TASK INSTRUCTIONS
Copy each entry as it stands, leaving nothing out.

SOURCE MATERIAL
Content starts

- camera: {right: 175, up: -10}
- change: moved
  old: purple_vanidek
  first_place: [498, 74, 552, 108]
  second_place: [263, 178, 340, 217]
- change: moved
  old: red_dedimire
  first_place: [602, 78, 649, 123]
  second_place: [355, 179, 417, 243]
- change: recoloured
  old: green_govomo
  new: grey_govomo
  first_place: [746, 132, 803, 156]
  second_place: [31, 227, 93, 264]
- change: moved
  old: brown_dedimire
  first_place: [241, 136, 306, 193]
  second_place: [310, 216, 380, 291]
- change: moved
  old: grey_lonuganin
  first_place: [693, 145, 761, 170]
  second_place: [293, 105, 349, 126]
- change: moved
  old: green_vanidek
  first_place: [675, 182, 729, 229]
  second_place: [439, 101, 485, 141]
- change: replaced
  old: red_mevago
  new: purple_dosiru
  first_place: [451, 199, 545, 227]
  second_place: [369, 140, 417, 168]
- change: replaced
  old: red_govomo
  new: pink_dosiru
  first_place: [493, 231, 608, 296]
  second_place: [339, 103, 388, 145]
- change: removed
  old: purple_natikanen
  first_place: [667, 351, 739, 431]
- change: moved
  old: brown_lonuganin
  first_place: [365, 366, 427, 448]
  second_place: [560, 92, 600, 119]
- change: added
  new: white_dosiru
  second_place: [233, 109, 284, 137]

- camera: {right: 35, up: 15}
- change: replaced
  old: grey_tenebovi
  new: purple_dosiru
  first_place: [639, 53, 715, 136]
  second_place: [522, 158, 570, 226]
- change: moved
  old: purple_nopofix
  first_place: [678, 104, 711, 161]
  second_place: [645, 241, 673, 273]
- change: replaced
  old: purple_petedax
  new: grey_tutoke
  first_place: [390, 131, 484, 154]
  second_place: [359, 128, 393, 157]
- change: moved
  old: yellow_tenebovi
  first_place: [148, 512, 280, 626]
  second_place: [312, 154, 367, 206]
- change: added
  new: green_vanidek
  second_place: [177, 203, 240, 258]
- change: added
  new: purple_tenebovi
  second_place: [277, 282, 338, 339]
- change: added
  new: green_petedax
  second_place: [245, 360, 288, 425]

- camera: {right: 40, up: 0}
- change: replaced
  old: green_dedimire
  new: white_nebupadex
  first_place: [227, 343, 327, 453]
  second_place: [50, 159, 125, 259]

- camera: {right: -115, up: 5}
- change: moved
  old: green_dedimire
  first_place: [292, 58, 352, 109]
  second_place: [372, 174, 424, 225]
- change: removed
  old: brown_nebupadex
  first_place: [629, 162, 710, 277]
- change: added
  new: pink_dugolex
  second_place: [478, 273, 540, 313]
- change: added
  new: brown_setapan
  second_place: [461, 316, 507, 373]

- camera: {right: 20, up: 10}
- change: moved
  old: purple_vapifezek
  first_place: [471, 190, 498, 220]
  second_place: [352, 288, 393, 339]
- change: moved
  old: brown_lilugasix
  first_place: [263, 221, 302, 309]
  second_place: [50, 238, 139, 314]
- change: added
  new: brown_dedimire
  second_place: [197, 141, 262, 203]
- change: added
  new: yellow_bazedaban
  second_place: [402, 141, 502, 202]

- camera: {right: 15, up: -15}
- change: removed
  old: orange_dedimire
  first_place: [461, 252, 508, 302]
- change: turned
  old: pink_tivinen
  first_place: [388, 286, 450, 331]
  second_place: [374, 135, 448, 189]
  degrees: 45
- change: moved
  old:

Content ends

ANSWER SECTION
- camera: {right: 175, up: -10}
- change: moved
  old: purple_vanidek
  first_place: [498, 74, 552, 108]
  second_place: [263, 178, 340, 217]
- change: moved
  old: red_dedimire
  first_place: [602, 78, 649, 123]
  second_place: [355, 179, 417, 243]
- change: recoloured
  old: green_govomo
  new: grey_govomo
  first_place: [746, 132, 803, 156]
  second_place: [31, 227, 93, 264]
- change: moved
  old: brown_dedimire
  first_place: [241, 136, 306, 193]
  second_place: [310, 216, 380, 291]
- change: moved
  old: grey_lonuganin
  first_place: [693, 145, 761, 170]
  second_place: [293, 105, 349, 126]
- change: moved
  old: green_vanidek
  first_place: [675, 182, 729, 229]
  second_place: [439, 101, 485, 141]
- change: replaced
  old: red_mevago
  new: purple_dosiru
  first_place: [451, 199, 545, 227]
  second_place: [369, 140, 417, 168]
- change: replaced
  old: red_govomo
  new: pink_dosiru
  first_place: [493, 231, 608, 296]
  second_place: [339, 103, 388, 145]
- change: removed
  old: purple_natikanen
  first_place: [667, 351, 739, 431]
- change: moved
  old: brown_lonuganin
  first_place: [365, 366, 427, 448]
  second_place: [560, 92, 600, 119]
- change: added
  new: white_dosiru
  second_place: [233, 109, 284, 137]

- camera: {right: 35, up: 15}
- change: replaced
  old: grey_tenebovi
  new: purple_dosiru
  first_place: [639, 53, 715, 136]
  second_place: [522, 158, 570, 226]
- change: moved
  old: purple_nopofix
  first_place: [678, 104, 711, 161]
  second_place: [645, 241, 673, 273]
- change: replaced
  old: purple_petedax
  new: grey_tutoke
  first_place: [390, 131, 484, 154]
  second_place: [359, 128, 393, 157]
- change: moved
  old: yellow_tenebovi
  first_place: [148, 512, 280, 626]
  second_place: [312, 154, 367, 206]
- change: added
  new: green_vanidek
  second_place: [177, 203, 240, 258]
- change: added
  new: purple_tenebovi
  second_place: [277, 282, 338, 339]
- change: added
  new: green_petedax
  second_place: [245, 360, 288, 425]

- camera: {right: 40, up: 0}
- change: replaced
  old: green_dedimire
  new: white_nebupadex
  first_place: [227, 343, 327, 453]
  second_place: [50, 159, 125, 259]

- camera: {right: -115, up: 5}
- change: moved
  old: green_dedimire
  first_place: [292, 58, 352, 109]
  second_place: [372, 174, 424, 225]
- change: removed
  old: brown_nebupadex
  first_place: [629, 162, 710, 277]
- change: added
  new: pink_dugolex
  second_place: [478, 273, 540, 313]
- change: added
  new: brown_setapan
  second_place: [461, 316, 507, 373]

- camera: {right: 20, up: 10}
- change: moved
  old: purple_vapifezek
  first_place: [471, 190, 498, 220]
  second_place: [352, 288, 393, 339]
- change: moved
  old: brown_lilugasix
  first_place: [263, 221, 302, 309]
  second_place: [50, 238, 139, 314]
- change: added
  new: brown_dedimire
  second_place: [197, 141, 262, 203]
- change: added
  new: yellow_bazedaban
  second_place: [402, 141, 502, 202]

- camera: {right: 15, up: -15}
- change: removed
  old: orange_dedimire
  first_place: [461, 252, 508, 302]
- change: turned
  old: pink_tivinen
  first_place: [388, 286, 450, 331]
  second_place: [374, 135, 448, 189]
  degrees: 45
- change: moved
  old:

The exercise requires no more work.